### [What needs to be done]
An exact transcript of the records is what this task asks for.
(Listed entries begins)
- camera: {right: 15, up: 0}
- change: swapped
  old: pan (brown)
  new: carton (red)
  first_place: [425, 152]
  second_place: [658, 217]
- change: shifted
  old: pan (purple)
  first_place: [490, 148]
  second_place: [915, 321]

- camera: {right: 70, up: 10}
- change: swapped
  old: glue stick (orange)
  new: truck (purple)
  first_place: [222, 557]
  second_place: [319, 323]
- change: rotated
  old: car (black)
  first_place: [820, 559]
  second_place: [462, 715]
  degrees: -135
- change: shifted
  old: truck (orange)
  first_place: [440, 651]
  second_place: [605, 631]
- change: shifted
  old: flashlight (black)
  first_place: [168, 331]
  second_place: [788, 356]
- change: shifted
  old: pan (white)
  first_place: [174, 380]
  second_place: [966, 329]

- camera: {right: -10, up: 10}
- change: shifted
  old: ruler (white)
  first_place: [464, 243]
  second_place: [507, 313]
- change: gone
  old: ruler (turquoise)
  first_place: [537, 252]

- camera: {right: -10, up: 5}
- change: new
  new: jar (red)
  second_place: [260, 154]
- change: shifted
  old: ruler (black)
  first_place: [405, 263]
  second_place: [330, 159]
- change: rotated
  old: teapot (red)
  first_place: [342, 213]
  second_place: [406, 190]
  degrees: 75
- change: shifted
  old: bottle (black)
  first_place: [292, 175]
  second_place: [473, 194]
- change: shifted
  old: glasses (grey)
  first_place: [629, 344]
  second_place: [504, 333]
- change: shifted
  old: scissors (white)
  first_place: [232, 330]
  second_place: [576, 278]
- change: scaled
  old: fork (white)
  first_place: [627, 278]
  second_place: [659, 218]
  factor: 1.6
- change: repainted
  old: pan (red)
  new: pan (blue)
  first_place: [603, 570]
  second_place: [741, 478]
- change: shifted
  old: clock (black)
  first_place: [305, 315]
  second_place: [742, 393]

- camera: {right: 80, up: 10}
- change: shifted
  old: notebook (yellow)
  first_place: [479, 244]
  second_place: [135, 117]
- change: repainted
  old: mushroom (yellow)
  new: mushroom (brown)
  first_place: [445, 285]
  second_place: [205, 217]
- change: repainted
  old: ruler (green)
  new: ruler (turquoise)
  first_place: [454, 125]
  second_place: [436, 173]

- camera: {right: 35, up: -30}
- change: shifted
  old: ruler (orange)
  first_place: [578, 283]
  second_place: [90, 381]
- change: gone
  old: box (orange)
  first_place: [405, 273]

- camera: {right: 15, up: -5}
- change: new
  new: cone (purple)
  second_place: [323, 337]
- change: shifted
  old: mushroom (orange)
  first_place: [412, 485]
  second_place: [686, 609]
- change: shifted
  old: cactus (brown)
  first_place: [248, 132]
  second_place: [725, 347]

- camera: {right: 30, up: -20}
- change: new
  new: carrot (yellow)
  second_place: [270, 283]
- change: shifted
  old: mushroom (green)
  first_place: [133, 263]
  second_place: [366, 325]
(Listed entries ends)
### [Answer to this exercise]
- camera: {right: 15, up: 0}
- change: swapped
  old: pan (brown)
  new: carton (red)
  first_place: [425, 152]
  second_place: [658, 217]
- change: shifted
  old: pan (purple)
  first_place: [490, 148]
  second_place: [915, 321]

- camera: {right: 70, up: 10}
- change: swapped
  old: glue stick (orange)
  new: truck (purple)
  first_place: [222, 557]
  second_place: [319, 323]
- change: rotated
  old: car (black)
  first_place: [820, 559]
  second_place: [462, 715]
  degrees: -135
- change: shifted
  old: truck (orange)
  first_place: [440, 651]
  second_place: [605, 631]
- change: shifted
  old: flashlight (black)
  first_place: [168, 331]
  second_place: [788, 356]
- change: shifted
  old: pan (white)
  first_place: [174, 380]
  second_place: [966, 329]

- camera: {right: -10, up: 10}
- change: shifted
  old: ruler (white)
  first_place: [464, 243]
  second_place: [507, 313]
- change: gone
  old: ruler (turquoise)
  first_place: [537, 252]

- camera: {right: -10, up: 5}
- change: new
  new: jar (red)
  second_place: [260, 154]
- change: shifted
  old: ruler (black)
  first_place: [405, 263]
  second_place: [330, 159]
- change: rotated
  old: teapot (red)
  first_place: [342, 213]
  second_place: [406, 190]
  degrees: 75
- change: shifted
  old: bottle (black)
  first_place: [292, 175]
  second_place: [473, 194]
- change: shifted
  old: glasses (grey)
  first_place: [629, 344]
  second_place: [504, 333]
- change: shifted
  old: scissors (white)
  first_place: [232, 330]
  second_place: [576, 278]
- change: scaled
  old: fork (white)
  first_place: [627, 278]
  second_place: [659, 218]
  factor: 1.6
- change: repainted
  old: pan (red)
  new: pan (blue)
  first_place: [603, 570]
  second_place: [741, 478]
- change: shifted
  old: clock (black)
  first_place: [305, 315]
  second_place: [742, 393]

- camera: {right: 80, up: 10}
- change: shifted
  old: notebook (yellow)
  first_place: [479, 244]
  second_place: [135, 117]
- change: repainted
  old: mushroom (yellow)
  new: mushroom (brown)
  first_place: [445, 285]
  second_place: [205, 217]
- change: repainted
  old: ruler (green)
  new: ruler (turquoise)
  first_place: [454, 125]
  second_place: [436, 173]

- camera: {right: 35, up: -30}
- change: shifted
  old: ruler (orange)
  first_place: [578, 283]
  second_place: [90, 381]
- change: gone
  old: box (orange)
  first_place: [405, 273]

- camera: {right: 15, up: -5}
- change: new
  new: cone (purple)
  second_place: [323, 337]
- change: shifted
  old: mushroom (orange)
  first_place: [412, 485]
  second_place: [686, 609]
- change: shifted
  old: cactus (brown)
  first_place: [248, 132]
  second_place: [725, 347]

- camera: {right: 30, up: -20}
- change: new
  new: carrot (yellow)
  second_place: [270, 283]
- change: shifted
  old: mushroom (green)
  first_place: [133, 263]
  second_place: [366, 325]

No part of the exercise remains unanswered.